WHAT NEEDS TO BE DONE ->
Reproduce the data that follows character for character, but omit its pictures.

[Scene images with change listings]
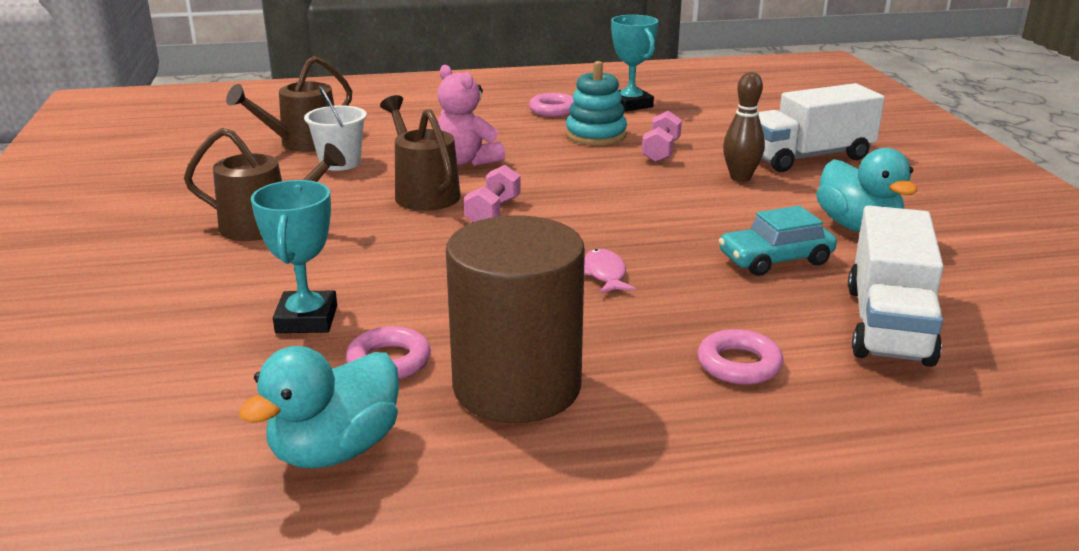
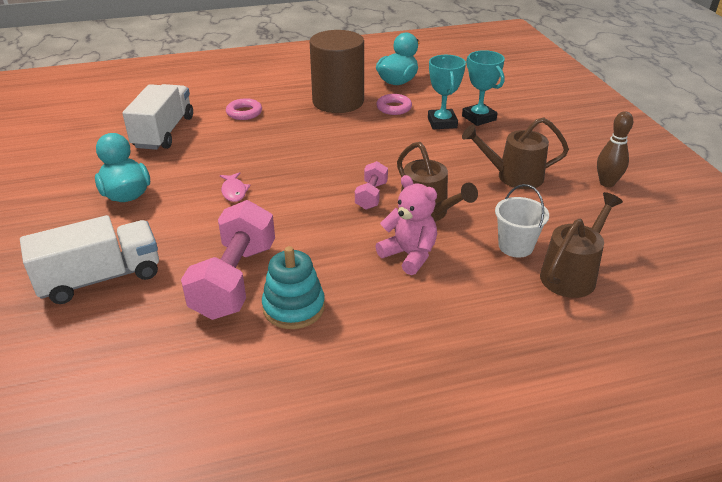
camera: 175 degrees right, 10 degrees up
pink ring [529,93,574,117] -> none
pink fish [584,249,636,294] -> pink fish moved to [220,172,251,202]
turquoise trophy [611,15,658,112] -> turquoise trophy moved to [462,50,505,126]
pink dumbbell [642,111,682,163] -> pink dumbbell [181,200,275,320], size x1.95
turquoise car [718,206,837,276] -> none
brown bowling pin [723,72,765,182] -> brown bowling pin moved to [597,111,633,187]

RESULT FOR THIS TASK ->
camera: 175 degrees right, 10 degrees up
pink ring [529,93,574,117] -> none
pink fish [584,249,636,294] -> pink fish moved to [220,172,251,202]
turquoise trophy [611,15,658,112] -> turquoise trophy moved to [462,50,505,126]
pink dumbbell [642,111,682,163] -> pink dumbbell [181,200,275,320], size x1.95
turquoise car [718,206,837,276] -> none
brown bowling pin [723,72,765,182] -> brown bowling pin moved to [597,111,633,187]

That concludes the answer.